::: MATERIAL PROVIDED

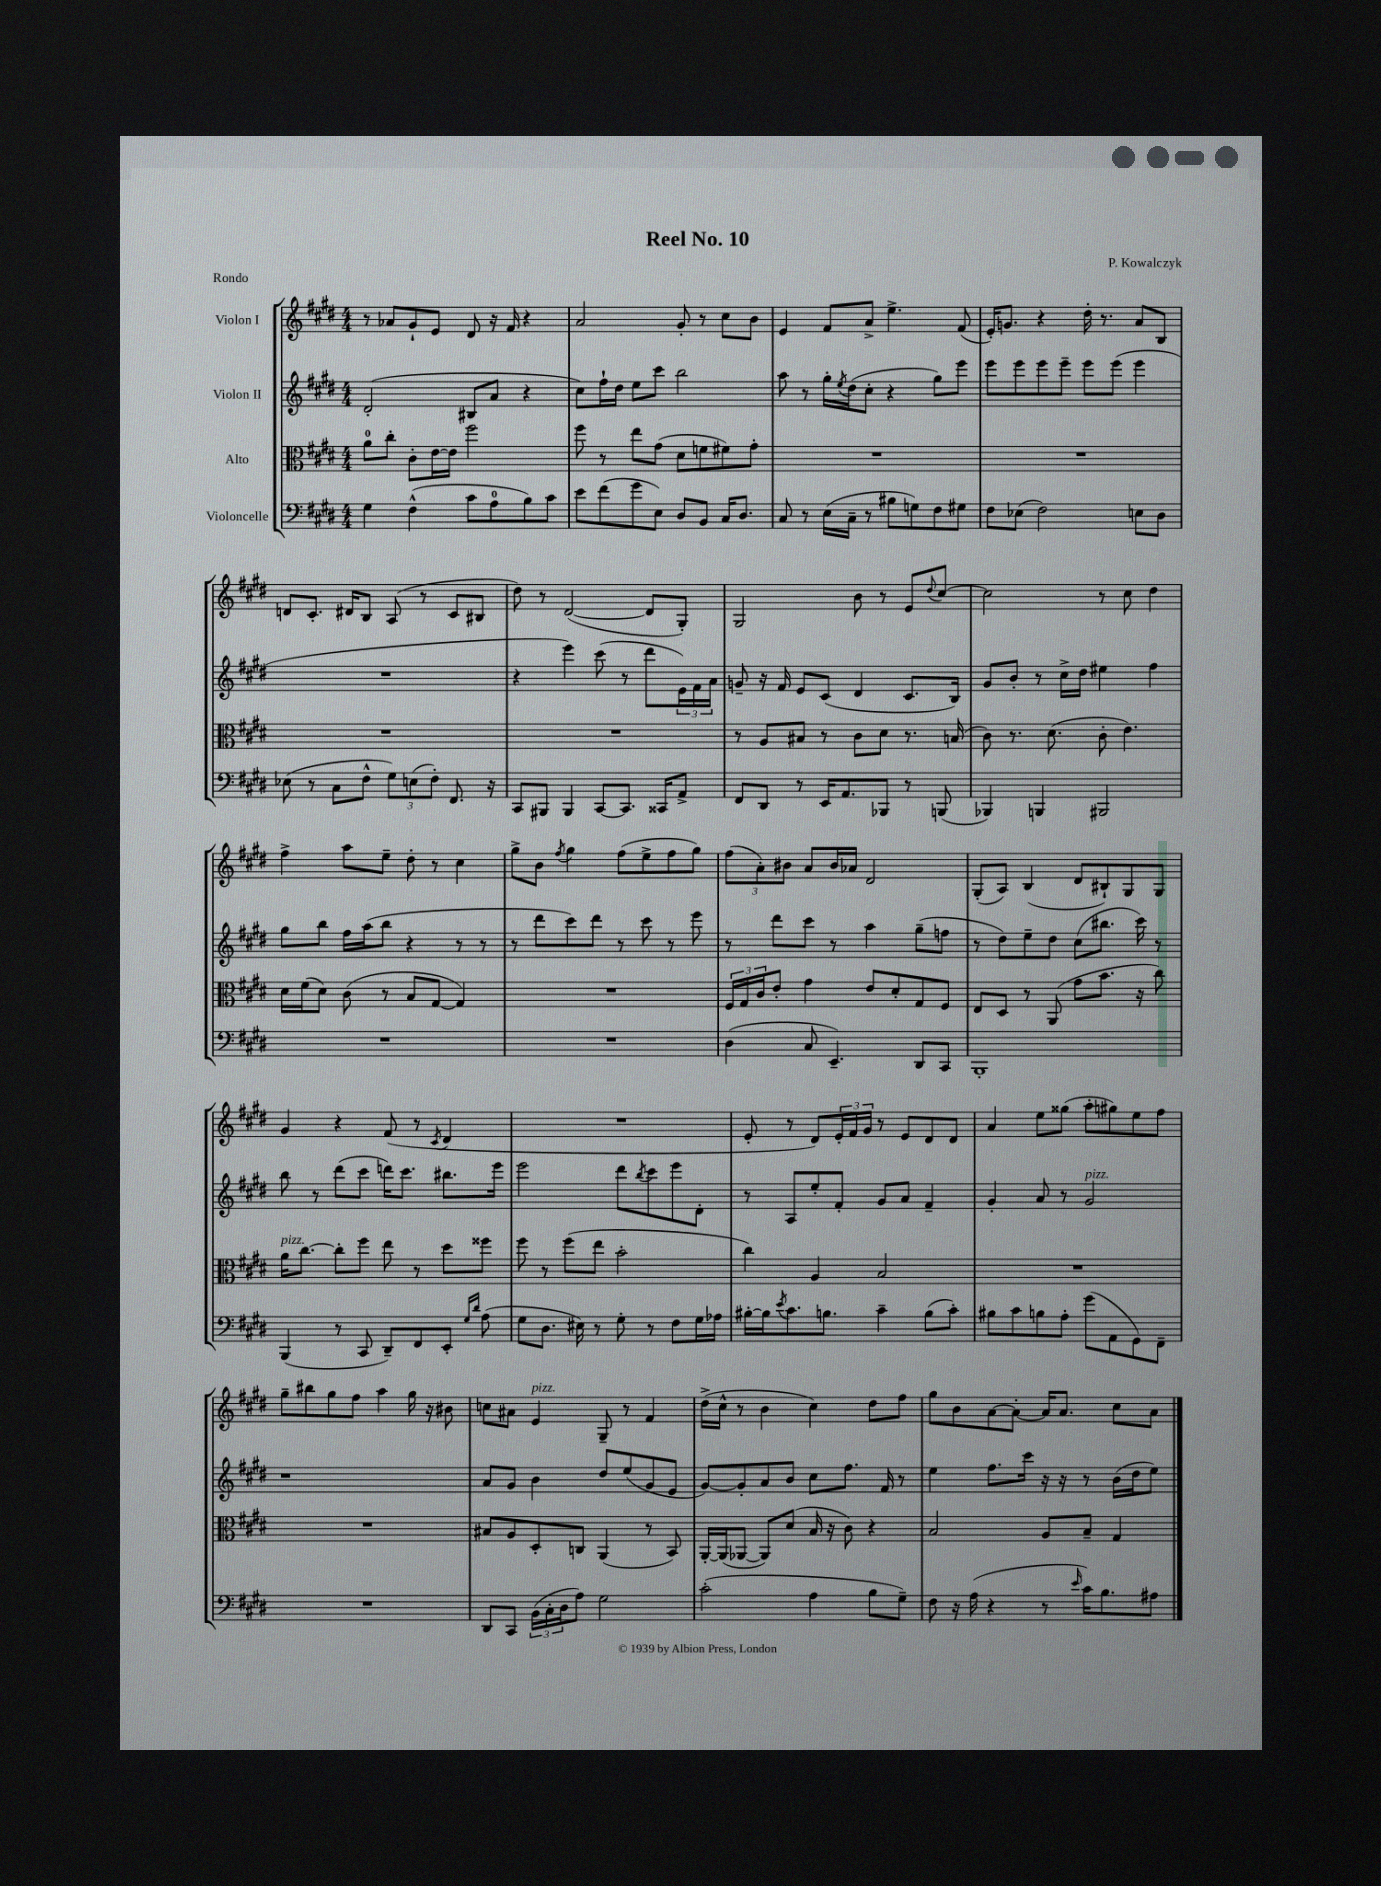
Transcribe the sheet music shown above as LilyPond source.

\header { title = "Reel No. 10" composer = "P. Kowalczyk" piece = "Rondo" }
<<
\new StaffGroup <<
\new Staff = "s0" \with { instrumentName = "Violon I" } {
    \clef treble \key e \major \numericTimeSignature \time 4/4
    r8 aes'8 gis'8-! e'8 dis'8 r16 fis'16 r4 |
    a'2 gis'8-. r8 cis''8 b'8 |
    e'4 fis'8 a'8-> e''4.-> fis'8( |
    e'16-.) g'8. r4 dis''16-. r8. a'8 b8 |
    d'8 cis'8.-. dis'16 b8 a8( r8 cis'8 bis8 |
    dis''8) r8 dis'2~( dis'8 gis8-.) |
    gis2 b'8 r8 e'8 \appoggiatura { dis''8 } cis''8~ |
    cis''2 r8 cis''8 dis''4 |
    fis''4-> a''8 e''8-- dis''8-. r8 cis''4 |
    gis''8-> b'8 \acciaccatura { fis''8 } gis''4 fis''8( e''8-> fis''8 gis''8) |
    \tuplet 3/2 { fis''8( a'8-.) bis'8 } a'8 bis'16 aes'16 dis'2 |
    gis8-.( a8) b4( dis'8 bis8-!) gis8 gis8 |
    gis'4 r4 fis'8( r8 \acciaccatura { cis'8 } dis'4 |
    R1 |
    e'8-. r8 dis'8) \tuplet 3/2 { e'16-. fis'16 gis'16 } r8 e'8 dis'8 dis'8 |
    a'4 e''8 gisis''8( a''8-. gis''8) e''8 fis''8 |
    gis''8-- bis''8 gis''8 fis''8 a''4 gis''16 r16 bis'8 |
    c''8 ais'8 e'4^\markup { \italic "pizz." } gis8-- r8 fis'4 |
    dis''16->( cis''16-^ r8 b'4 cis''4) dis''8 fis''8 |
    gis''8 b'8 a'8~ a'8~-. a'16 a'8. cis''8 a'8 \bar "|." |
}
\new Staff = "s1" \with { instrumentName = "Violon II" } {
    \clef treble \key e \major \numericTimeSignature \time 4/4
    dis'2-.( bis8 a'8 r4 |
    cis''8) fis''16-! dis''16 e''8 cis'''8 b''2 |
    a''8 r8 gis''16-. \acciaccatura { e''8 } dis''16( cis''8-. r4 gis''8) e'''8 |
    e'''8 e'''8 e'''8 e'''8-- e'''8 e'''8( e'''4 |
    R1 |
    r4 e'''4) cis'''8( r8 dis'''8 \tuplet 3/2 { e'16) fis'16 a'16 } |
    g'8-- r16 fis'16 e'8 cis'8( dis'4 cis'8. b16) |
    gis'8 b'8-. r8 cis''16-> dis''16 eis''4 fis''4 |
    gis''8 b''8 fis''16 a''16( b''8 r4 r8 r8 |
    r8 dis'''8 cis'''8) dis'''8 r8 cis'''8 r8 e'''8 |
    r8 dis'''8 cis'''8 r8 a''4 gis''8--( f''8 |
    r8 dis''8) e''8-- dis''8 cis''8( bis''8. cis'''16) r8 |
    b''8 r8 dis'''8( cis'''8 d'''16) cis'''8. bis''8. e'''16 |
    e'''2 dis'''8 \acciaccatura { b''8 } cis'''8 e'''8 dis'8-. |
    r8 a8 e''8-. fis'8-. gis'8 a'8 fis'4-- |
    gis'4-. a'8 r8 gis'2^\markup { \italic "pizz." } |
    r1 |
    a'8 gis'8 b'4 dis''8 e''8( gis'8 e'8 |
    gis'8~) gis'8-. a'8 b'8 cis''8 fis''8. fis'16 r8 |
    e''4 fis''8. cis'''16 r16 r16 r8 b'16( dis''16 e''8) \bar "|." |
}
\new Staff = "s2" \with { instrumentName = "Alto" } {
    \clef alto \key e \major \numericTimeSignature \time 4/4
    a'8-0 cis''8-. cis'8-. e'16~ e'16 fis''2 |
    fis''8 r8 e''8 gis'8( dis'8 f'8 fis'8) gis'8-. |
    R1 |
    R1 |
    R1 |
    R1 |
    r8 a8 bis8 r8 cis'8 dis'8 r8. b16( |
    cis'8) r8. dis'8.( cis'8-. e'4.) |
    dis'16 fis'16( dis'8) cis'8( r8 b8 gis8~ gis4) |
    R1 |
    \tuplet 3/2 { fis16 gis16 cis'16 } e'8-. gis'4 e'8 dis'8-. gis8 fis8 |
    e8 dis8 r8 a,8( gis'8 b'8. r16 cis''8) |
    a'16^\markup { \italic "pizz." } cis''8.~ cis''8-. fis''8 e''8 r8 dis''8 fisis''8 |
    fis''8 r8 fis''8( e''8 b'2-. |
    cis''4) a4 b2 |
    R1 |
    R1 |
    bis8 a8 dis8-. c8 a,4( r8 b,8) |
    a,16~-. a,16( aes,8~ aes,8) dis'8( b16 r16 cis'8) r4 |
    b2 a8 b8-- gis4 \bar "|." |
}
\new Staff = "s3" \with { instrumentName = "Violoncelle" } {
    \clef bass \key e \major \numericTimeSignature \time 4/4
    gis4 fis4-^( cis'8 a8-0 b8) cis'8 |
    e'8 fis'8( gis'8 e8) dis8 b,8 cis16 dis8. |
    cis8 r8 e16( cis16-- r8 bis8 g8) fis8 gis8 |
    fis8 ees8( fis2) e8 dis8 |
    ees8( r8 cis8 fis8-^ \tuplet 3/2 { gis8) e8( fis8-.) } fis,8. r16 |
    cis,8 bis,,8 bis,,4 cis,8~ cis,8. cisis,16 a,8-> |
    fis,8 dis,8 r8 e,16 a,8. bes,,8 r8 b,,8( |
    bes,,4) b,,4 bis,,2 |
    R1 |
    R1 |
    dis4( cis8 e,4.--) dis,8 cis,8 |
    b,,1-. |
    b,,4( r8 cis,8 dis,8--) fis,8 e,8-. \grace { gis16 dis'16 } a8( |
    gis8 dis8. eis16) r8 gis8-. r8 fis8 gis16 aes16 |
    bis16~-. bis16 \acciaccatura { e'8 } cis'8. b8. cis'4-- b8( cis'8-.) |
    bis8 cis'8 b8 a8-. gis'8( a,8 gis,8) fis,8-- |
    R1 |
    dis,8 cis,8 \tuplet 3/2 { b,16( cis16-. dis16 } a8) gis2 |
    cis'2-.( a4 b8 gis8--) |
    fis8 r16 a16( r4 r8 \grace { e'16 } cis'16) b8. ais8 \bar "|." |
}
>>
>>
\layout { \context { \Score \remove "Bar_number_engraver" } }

::::::

# STATED TASK
Which lines in the items above contain the string "italic"? Copy each of those lines in full.

# ANSWER TO THE TASK
    c''8 ais'8 e'4^\markup { \italic "pizz." } gis8-- r8 fis'4 |
    gis'4-. a'8 r8 gis'2^\markup { \italic "pizz." } |
    a'16^\markup { \italic "pizz." } cis''8.~ cis''8-. fis''8 e''8 r8 dis''8 fisis''8 |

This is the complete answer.